§ YOUR GOAL: Count how many lines of the items contain the string "disis". Give only the number.

§ PROVIDED DATA:
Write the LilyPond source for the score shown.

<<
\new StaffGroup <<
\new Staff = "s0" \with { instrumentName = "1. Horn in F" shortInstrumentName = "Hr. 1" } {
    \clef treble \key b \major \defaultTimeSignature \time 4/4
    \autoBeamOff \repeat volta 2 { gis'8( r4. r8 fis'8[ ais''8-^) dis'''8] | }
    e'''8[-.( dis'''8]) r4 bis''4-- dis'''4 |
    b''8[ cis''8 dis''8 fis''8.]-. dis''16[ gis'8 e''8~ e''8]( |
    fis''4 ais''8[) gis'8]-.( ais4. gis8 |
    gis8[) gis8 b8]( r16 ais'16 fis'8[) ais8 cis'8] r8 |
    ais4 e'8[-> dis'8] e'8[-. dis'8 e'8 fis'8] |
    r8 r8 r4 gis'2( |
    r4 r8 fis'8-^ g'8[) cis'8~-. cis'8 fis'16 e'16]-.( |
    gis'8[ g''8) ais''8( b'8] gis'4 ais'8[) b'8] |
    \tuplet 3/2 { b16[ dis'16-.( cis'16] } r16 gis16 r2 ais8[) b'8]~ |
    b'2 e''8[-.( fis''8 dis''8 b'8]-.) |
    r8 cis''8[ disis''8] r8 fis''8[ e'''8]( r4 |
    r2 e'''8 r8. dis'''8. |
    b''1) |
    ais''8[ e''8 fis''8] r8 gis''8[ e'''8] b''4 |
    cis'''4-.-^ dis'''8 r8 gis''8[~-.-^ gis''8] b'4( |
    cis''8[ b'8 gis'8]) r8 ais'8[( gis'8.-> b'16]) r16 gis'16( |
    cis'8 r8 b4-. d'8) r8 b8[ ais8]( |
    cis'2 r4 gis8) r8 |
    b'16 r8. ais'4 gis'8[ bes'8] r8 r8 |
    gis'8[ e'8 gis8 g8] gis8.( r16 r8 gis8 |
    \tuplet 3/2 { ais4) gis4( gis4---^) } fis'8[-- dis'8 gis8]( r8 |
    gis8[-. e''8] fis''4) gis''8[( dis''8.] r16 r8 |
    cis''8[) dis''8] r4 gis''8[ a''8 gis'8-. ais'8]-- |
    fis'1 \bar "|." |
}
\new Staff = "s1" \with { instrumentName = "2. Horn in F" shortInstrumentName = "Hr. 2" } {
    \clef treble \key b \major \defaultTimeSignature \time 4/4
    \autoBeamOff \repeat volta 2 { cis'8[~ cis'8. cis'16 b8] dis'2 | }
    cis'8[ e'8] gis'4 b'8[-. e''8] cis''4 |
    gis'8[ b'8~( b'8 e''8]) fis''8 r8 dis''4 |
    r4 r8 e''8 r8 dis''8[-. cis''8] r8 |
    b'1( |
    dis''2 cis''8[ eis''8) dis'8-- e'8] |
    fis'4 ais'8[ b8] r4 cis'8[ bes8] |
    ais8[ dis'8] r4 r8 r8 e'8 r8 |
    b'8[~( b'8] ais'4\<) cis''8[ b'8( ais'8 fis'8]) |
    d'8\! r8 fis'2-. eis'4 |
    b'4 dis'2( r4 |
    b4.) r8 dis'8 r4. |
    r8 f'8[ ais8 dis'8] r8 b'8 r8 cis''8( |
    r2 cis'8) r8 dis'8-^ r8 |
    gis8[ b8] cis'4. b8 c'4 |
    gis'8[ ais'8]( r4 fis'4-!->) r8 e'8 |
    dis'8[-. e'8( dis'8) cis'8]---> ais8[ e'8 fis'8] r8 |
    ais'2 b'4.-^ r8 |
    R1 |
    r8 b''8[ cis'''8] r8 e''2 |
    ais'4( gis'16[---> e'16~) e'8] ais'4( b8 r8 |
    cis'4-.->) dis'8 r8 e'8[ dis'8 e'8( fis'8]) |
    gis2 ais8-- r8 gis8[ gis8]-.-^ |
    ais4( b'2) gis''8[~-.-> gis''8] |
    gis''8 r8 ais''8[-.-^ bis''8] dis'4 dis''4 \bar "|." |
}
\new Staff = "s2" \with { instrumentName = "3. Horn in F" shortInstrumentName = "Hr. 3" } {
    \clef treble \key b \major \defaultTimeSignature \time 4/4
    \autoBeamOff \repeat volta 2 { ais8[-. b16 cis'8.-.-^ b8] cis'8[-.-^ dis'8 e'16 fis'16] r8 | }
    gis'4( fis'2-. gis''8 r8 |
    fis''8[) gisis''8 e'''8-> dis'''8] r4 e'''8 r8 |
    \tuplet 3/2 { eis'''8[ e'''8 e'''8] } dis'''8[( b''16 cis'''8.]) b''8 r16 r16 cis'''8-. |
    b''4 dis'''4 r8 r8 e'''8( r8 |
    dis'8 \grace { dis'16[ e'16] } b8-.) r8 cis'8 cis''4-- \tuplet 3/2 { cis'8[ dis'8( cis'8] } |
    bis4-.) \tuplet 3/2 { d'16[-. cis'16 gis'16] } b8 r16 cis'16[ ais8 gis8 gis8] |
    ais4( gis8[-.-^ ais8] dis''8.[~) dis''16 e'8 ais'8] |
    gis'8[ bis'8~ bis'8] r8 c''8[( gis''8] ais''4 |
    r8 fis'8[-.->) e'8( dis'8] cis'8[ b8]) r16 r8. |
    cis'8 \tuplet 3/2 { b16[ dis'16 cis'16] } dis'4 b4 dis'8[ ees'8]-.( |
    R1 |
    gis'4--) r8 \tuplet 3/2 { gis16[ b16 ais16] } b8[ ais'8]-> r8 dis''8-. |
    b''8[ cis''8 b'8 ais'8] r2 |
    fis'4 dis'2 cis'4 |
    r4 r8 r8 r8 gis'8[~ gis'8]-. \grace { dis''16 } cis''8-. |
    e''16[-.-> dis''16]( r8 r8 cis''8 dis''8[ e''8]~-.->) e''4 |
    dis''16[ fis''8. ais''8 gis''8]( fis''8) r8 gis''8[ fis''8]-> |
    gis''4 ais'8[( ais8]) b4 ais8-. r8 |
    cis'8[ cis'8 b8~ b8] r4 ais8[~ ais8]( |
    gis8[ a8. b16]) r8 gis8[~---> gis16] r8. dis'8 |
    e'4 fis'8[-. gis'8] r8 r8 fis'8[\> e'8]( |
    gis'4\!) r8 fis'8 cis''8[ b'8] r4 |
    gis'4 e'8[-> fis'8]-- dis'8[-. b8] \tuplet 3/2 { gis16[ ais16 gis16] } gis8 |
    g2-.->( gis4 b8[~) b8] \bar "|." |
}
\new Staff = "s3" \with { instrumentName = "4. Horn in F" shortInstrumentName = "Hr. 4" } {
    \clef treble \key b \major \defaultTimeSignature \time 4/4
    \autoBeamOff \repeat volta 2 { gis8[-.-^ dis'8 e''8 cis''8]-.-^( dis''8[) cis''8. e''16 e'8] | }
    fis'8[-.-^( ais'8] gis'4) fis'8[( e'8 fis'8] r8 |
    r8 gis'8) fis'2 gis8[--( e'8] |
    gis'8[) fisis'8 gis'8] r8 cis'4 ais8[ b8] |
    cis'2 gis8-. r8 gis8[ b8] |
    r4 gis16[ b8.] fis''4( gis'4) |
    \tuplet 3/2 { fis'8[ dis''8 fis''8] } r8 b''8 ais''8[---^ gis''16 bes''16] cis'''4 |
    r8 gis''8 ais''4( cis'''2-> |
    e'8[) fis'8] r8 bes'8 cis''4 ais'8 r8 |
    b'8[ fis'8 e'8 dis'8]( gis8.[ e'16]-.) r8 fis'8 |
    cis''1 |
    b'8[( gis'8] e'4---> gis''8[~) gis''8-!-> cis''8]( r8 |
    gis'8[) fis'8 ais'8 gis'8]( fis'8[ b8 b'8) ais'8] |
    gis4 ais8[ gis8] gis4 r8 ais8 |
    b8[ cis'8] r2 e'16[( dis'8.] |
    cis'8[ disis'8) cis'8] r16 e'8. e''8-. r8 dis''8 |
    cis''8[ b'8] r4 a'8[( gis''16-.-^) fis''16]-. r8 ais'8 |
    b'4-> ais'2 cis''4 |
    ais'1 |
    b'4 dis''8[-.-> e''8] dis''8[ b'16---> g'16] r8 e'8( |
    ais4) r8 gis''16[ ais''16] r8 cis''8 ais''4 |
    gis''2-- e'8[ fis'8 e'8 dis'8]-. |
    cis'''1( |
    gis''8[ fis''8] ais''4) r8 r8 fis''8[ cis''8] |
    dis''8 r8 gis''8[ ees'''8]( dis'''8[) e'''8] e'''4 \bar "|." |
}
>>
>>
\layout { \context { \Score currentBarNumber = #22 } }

§ FINAL RESULT: 2